Task item ::
In the listing below, write out exactly each line from the first through the one containing "gray square: (447, 431)".
[Opening Information shown section]
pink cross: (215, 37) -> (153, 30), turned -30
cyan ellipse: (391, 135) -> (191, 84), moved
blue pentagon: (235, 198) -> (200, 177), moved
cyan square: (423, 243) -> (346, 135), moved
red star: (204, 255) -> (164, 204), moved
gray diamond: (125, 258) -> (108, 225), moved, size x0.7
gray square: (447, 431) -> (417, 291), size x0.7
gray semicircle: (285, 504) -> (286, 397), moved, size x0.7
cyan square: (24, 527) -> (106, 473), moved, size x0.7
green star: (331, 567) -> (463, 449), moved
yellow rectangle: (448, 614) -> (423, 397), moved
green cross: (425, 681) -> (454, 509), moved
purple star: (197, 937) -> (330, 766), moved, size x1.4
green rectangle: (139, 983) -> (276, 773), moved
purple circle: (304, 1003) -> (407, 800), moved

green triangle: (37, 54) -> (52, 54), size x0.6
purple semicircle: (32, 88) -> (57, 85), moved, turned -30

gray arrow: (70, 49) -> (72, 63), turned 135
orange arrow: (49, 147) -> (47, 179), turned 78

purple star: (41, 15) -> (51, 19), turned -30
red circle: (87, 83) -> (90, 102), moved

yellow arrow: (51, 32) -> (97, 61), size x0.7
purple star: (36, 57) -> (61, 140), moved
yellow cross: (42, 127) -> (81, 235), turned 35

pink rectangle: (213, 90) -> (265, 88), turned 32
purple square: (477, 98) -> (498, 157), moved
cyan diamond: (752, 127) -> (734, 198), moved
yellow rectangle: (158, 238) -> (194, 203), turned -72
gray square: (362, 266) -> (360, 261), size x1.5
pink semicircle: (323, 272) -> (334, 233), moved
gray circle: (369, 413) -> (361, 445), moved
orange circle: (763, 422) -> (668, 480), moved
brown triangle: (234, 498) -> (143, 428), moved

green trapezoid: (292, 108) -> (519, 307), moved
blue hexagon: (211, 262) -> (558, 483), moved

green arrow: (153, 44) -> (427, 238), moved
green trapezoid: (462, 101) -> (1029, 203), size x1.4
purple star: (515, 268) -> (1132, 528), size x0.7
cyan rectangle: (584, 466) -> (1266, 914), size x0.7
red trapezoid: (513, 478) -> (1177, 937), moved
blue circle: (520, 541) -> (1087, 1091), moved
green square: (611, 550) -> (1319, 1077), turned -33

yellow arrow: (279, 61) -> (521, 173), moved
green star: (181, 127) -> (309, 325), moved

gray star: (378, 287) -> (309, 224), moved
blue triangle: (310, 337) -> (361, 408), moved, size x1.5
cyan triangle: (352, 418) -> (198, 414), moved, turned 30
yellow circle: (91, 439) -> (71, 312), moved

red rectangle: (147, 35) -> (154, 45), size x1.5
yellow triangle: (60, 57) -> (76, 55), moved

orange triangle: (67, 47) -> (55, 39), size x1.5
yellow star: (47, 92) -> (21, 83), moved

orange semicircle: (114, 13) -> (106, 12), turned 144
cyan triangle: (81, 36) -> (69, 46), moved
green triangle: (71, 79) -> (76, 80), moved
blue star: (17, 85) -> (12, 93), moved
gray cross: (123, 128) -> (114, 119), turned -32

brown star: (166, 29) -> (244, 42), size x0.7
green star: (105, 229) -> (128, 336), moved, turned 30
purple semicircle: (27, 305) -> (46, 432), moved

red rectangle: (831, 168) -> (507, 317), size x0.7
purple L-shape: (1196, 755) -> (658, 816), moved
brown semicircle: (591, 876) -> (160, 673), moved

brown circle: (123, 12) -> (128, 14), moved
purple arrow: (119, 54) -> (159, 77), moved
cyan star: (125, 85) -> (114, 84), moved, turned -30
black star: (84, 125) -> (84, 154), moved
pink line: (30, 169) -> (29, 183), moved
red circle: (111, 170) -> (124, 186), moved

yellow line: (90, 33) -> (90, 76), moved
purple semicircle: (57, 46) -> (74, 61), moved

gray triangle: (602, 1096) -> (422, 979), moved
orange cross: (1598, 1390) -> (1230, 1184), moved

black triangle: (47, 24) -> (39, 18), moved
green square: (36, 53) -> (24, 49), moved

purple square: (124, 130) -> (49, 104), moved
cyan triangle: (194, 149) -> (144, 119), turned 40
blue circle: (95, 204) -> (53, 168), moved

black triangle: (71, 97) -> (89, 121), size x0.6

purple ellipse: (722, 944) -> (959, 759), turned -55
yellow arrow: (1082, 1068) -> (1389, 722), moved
[Closing Information shown section]
Expected answer ::
pink cross: (215, 37) -> (153, 30), turned -30
cyan ellipse: (391, 135) -> (191, 84), moved
blue pentagon: (235, 198) -> (200, 177), moved
cyan square: (423, 243) -> (346, 135), moved
red star: (204, 255) -> (164, 204), moved
gray diamond: (125, 258) -> (108, 225), moved, size x0.7
gray square: (447, 431) -> (417, 291), size x0.7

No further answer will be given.